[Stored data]
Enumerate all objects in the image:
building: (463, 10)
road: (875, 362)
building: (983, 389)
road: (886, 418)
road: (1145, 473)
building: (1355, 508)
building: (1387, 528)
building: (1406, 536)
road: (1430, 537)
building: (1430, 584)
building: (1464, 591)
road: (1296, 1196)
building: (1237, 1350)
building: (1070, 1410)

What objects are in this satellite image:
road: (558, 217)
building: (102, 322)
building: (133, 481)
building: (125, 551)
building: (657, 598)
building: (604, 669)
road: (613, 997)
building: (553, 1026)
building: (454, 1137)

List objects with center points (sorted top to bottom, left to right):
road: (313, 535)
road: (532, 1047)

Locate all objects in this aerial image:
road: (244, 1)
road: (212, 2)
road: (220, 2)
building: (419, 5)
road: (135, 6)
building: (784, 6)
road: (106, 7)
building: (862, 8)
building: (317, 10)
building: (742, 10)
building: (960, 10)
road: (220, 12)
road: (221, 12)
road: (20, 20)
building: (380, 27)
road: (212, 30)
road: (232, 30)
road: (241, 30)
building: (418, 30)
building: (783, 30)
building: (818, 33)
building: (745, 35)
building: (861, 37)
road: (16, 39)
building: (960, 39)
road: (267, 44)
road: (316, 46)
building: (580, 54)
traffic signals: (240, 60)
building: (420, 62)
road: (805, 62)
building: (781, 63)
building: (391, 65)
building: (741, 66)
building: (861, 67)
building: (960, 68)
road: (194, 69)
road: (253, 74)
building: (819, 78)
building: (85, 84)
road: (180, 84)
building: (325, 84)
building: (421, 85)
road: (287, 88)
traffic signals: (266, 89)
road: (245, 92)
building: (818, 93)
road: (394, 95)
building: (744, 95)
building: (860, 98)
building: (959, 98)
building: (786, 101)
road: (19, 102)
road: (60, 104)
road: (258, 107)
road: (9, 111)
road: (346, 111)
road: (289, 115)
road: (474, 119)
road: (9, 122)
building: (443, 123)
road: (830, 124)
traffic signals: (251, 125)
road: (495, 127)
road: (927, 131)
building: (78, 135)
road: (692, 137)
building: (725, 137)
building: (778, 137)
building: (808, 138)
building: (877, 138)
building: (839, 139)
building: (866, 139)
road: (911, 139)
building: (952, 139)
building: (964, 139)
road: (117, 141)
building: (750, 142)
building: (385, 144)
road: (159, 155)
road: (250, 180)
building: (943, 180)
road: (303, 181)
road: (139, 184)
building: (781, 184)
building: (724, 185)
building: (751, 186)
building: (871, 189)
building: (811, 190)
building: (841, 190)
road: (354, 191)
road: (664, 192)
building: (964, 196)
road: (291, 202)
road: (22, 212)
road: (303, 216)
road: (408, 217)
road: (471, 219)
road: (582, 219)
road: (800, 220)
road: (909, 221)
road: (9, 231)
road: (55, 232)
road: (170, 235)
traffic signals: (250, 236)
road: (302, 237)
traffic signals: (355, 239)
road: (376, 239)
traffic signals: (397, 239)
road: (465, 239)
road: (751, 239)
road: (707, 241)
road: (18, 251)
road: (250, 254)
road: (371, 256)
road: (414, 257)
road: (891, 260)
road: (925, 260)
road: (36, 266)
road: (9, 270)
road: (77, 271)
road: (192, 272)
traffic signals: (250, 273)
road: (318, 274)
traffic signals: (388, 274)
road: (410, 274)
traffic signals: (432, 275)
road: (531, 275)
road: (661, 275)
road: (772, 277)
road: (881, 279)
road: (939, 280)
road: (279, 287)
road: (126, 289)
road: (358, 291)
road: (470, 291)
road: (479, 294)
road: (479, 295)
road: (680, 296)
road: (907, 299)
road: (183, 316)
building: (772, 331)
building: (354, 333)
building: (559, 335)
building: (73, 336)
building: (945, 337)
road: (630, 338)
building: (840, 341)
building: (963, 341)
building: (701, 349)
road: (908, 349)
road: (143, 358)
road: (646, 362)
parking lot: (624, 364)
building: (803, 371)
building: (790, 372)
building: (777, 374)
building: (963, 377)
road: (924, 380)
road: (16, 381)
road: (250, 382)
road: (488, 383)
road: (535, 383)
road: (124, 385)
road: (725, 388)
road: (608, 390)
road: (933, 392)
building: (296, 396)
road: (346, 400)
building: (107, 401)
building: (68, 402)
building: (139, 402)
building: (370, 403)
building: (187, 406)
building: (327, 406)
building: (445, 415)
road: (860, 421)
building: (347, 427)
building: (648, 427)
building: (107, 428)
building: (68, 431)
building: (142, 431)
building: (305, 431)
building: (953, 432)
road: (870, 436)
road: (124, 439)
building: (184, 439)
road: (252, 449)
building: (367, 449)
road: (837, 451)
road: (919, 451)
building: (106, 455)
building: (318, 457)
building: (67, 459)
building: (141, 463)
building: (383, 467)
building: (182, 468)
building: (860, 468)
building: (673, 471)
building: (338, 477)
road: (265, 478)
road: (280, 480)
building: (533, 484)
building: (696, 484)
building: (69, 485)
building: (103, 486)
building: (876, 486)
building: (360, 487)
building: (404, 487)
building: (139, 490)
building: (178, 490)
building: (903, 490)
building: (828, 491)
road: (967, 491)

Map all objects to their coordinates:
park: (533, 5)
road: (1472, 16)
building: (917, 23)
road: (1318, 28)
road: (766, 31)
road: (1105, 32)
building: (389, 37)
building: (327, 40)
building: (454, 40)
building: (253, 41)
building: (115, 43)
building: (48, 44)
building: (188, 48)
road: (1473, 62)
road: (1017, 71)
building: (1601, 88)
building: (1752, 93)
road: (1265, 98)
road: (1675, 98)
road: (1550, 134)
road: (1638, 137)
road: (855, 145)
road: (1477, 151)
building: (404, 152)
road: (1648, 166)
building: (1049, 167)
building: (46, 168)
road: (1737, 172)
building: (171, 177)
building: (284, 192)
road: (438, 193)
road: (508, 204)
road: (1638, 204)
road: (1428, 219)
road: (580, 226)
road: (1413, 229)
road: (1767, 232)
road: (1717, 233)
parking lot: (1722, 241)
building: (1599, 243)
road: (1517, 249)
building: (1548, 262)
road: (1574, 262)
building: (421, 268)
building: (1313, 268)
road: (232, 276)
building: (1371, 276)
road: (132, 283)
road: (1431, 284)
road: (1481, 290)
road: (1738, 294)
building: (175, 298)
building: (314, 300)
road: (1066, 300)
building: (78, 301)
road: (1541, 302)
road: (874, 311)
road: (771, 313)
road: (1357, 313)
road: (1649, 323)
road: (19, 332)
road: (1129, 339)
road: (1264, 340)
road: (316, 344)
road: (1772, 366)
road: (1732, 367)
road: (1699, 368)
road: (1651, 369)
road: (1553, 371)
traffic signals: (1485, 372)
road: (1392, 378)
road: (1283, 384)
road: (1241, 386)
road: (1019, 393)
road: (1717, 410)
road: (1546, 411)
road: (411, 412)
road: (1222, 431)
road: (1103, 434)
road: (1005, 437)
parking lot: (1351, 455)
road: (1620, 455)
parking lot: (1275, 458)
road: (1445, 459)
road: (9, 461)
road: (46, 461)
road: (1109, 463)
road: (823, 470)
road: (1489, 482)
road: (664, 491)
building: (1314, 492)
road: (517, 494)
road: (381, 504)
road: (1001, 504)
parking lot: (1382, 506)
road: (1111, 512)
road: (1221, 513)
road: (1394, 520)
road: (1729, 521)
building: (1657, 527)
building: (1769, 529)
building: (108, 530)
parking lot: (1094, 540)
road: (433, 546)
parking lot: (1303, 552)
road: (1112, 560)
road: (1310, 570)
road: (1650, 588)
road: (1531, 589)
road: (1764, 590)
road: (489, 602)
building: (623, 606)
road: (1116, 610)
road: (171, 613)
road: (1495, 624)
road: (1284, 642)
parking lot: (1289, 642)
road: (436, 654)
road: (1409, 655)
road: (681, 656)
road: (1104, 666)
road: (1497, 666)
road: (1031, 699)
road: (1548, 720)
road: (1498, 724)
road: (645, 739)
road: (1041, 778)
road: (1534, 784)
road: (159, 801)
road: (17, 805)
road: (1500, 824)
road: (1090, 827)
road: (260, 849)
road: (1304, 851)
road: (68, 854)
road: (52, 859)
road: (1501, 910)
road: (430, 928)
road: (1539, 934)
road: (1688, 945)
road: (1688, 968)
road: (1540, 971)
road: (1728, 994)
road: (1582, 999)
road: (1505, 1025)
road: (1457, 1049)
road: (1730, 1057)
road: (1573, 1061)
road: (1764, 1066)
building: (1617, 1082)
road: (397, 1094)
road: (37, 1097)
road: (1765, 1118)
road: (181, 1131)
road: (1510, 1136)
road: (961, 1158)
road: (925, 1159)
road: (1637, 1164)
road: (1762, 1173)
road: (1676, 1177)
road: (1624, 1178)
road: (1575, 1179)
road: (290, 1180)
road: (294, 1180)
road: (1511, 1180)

§ What you need to do: If a line above holds the string "image", copy it out.

§ Response to the task:
Enumerate all objects in the image:
What objects are in this satellite image:
Locate all objects in this aerial image:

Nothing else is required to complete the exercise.